▶ [Exercise goal] Please quote the lines of the listing below that run from the line containing "brief [732, 1744]" through the line containing "This screenshot has height=1233, width=952.", including both of those lines.

Data items:
⁂
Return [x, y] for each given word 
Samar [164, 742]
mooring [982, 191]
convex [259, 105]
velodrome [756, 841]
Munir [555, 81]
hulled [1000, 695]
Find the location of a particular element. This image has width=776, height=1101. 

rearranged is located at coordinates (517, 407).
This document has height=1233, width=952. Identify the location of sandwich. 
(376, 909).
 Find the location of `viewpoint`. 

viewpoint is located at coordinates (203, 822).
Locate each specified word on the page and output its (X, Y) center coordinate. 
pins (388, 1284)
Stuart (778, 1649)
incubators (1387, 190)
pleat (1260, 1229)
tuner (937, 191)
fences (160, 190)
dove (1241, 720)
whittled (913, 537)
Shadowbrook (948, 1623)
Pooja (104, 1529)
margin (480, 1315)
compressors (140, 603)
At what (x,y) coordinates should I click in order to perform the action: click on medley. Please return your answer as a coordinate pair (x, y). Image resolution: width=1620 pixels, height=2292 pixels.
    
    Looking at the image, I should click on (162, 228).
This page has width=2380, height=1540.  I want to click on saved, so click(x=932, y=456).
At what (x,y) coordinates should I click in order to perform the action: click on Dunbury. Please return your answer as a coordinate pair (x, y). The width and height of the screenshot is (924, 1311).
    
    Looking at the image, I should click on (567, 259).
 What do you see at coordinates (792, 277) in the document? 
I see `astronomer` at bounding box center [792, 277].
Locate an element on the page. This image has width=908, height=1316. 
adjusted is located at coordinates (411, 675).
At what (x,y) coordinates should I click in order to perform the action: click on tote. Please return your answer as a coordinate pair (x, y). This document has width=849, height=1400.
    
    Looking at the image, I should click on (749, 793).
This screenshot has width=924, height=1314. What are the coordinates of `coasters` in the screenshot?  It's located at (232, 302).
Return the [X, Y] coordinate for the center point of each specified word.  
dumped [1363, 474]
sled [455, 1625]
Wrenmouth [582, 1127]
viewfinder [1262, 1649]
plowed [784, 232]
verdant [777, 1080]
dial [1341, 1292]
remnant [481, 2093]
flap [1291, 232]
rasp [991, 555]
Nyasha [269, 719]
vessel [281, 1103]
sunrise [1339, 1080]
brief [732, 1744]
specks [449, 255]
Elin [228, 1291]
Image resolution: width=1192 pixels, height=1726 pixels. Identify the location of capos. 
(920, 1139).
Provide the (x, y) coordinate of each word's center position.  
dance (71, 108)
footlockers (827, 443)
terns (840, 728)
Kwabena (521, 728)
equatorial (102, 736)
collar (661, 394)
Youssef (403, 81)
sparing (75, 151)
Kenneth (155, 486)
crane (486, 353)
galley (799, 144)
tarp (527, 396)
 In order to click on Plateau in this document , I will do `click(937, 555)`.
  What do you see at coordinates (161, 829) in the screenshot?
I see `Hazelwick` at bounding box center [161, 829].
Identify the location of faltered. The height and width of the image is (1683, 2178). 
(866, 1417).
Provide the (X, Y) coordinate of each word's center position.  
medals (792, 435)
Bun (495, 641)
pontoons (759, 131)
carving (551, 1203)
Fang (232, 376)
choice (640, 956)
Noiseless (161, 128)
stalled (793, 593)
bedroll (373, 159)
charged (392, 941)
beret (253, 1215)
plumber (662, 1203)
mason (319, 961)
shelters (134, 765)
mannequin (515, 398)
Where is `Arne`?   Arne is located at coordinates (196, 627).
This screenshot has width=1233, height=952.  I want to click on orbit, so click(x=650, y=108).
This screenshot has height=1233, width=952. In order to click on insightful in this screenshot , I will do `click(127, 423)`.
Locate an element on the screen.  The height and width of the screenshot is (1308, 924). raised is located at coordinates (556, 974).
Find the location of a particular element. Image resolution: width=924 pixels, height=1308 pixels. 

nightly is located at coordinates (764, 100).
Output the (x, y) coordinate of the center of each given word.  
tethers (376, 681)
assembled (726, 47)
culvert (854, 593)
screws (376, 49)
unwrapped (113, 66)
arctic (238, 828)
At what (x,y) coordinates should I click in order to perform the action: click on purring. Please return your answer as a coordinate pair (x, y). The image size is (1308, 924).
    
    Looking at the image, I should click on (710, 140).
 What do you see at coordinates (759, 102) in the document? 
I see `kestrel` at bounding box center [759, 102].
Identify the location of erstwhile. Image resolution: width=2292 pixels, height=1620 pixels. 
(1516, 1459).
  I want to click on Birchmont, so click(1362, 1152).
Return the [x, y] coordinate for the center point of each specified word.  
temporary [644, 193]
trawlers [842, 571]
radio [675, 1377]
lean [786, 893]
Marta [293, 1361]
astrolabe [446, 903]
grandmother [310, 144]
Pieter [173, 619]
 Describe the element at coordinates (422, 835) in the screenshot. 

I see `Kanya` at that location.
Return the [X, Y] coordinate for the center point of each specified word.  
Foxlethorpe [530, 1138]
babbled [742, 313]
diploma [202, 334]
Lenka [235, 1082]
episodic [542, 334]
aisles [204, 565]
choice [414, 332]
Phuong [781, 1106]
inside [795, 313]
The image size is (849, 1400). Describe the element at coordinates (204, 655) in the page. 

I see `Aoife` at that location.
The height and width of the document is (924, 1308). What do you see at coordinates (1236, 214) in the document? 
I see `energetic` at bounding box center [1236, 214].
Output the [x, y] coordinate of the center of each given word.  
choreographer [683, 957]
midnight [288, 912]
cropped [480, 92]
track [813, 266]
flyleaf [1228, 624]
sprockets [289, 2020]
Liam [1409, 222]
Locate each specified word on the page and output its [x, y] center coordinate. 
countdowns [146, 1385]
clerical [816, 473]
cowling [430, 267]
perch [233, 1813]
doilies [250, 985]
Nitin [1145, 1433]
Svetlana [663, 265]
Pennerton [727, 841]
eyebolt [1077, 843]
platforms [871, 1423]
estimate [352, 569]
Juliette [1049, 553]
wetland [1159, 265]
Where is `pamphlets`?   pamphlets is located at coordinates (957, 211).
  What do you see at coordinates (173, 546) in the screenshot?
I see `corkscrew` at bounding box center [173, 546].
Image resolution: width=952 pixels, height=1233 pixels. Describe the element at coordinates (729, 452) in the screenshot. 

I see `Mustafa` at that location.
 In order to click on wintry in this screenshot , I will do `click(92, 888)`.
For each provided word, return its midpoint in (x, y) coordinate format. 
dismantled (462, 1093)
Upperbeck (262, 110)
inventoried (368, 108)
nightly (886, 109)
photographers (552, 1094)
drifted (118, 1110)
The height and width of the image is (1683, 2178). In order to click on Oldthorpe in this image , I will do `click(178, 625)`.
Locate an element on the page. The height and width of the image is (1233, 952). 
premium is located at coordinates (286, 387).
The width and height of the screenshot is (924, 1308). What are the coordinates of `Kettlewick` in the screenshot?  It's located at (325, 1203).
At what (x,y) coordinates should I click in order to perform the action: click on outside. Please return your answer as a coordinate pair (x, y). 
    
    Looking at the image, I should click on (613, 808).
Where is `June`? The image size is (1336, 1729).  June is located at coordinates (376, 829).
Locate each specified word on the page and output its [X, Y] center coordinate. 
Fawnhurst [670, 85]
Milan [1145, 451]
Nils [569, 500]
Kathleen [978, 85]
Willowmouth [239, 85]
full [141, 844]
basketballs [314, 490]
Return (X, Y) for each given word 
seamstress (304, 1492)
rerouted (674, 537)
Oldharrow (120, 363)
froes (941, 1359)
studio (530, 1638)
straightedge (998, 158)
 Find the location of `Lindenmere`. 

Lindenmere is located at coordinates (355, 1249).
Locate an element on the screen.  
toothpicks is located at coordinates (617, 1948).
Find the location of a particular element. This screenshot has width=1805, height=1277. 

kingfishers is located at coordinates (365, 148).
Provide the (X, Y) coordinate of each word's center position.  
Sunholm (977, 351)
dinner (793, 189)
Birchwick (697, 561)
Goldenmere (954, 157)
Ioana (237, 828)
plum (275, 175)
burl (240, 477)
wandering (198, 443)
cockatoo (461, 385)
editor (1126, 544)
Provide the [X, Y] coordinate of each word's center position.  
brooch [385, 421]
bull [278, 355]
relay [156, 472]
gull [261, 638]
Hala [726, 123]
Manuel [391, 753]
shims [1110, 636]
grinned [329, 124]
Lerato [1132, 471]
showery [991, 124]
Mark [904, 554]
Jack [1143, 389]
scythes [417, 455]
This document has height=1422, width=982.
⁂
▶ [Answer to the problem]
brief [732, 1744]
specks [449, 255]
Elin [228, 1291]
Image resolution: width=1192 pixels, height=1726 pixels. Identify the location of capos. 
(920, 1139).
Provide the (x, y) coordinate of each word's center position.  
dance (71, 108)
footlockers (827, 443)
terns (840, 728)
Kwabena (521, 728)
equatorial (102, 736)
collar (661, 394)
Youssef (403, 81)
sparing (75, 151)
Kenneth (155, 486)
crane (486, 353)
galley (799, 144)
tarp (527, 396)
 In order to click on Plateau in this document , I will do `click(937, 555)`.
  What do you see at coordinates (161, 829) in the screenshot?
I see `Hazelwick` at bounding box center [161, 829].
Identify the location of faltered. The height and width of the image is (1683, 2178). 
(866, 1417).
Provide the (X, Y) coordinate of each word's center position.  
medals (792, 435)
Bun (495, 641)
pontoons (759, 131)
carving (551, 1203)
Fang (232, 376)
choice (640, 956)
Noiseless (161, 128)
stalled (793, 593)
bedroll (373, 159)
charged (392, 941)
beret (253, 1215)
plumber (662, 1203)
mason (319, 961)
shelters (134, 765)
mannequin (515, 398)
Where is `Arne`?   Arne is located at coordinates (196, 627).
This screenshot has width=1233, height=952.  I want to click on orbit, so click(x=650, y=108).
This screenshot has height=1233, width=952. In order to click on insightful in this screenshot , I will do `click(127, 423)`.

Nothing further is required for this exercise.